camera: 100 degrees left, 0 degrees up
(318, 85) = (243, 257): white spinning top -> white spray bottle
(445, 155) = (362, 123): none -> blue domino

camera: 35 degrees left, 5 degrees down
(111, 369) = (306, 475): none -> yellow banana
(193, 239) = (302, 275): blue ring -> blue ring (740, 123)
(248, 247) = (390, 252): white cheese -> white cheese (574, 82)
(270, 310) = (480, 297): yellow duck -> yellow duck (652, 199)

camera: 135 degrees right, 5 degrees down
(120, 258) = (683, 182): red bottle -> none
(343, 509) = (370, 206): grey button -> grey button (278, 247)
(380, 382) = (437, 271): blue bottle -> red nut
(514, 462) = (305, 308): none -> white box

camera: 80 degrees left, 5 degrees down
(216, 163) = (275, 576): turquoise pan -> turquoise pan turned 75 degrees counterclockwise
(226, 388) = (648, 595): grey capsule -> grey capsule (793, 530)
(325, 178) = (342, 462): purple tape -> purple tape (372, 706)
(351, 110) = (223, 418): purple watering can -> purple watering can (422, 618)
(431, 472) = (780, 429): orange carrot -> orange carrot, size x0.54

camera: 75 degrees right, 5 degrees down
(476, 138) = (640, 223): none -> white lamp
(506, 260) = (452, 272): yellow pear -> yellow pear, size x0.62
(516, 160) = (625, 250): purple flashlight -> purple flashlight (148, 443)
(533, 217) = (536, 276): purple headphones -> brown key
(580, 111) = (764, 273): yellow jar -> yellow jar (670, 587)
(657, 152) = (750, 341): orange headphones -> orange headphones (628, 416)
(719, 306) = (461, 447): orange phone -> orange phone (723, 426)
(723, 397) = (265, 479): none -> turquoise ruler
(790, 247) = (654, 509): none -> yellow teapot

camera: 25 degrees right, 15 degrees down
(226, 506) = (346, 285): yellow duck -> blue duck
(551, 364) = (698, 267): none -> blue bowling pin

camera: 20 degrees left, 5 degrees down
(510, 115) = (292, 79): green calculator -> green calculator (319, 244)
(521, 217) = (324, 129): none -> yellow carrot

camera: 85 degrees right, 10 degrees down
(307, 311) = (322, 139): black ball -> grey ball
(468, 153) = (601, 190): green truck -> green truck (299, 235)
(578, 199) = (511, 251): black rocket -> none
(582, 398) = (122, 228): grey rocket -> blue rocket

| Your task |
Each line of the material above must be reproduced exactly.

| Response to the exercise |
camera: 100 degrees left, 0 degrees up
(318, 85) = (243, 257): white spinning top -> white spray bottle
(445, 155) = (362, 123): none -> blue domino

camera: 35 degrees left, 5 degrees down
(111, 369) = (306, 475): none -> yellow banana
(193, 239) = (302, 275): blue ring -> blue ring (740, 123)
(248, 247) = (390, 252): white cheese -> white cheese (574, 82)
(270, 310) = (480, 297): yellow duck -> yellow duck (652, 199)

camera: 135 degrees right, 5 degrees down
(120, 258) = (683, 182): red bottle -> none
(343, 509) = (370, 206): grey button -> grey button (278, 247)
(380, 382) = (437, 271): blue bottle -> red nut
(514, 462) = (305, 308): none -> white box

camera: 80 degrees left, 5 degrees down
(216, 163) = (275, 576): turquoise pan -> turquoise pan turned 75 degrees counterclockwise
(226, 388) = (648, 595): grey capsule -> grey capsule (793, 530)
(325, 178) = (342, 462): purple tape -> purple tape (372, 706)
(351, 110) = (223, 418): purple watering can -> purple watering can (422, 618)
(431, 472) = (780, 429): orange carrot -> orange carrot, size x0.54

camera: 75 degrees right, 5 degrees down
(476, 138) = (640, 223): none -> white lamp
(506, 260) = (452, 272): yellow pear -> yellow pear, size x0.62
(516, 160) = (625, 250): purple flashlight -> purple flashlight (148, 443)
(533, 217) = (536, 276): purple headphones -> brown key
(580, 111) = (764, 273): yellow jar -> yellow jar (670, 587)
(657, 152) = (750, 341): orange headphones -> orange headphones (628, 416)
(719, 306) = (461, 447): orange phone -> orange phone (723, 426)
(723, 397) = (265, 479): none -> turquoise ruler
(790, 247) = (654, 509): none -> yellow teapot

camera: 25 degrees right, 15 degrees down
(226, 506) = (346, 285): yellow duck -> blue duck
(551, 364) = (698, 267): none -> blue bowling pin

camera: 20 degrees left, 5 degrees down
(510, 115) = (292, 79): green calculator -> green calculator (319, 244)
(521, 217) = (324, 129): none -> yellow carrot

camera: 85 degrees right, 10 degrees down
(307, 311) = (322, 139): black ball -> grey ball
(468, 153) = (601, 190): green truck -> green truck (299, 235)
(578, 199) = (511, 251): black rocket -> none
(582, 398) = (122, 228): grey rocket -> blue rocket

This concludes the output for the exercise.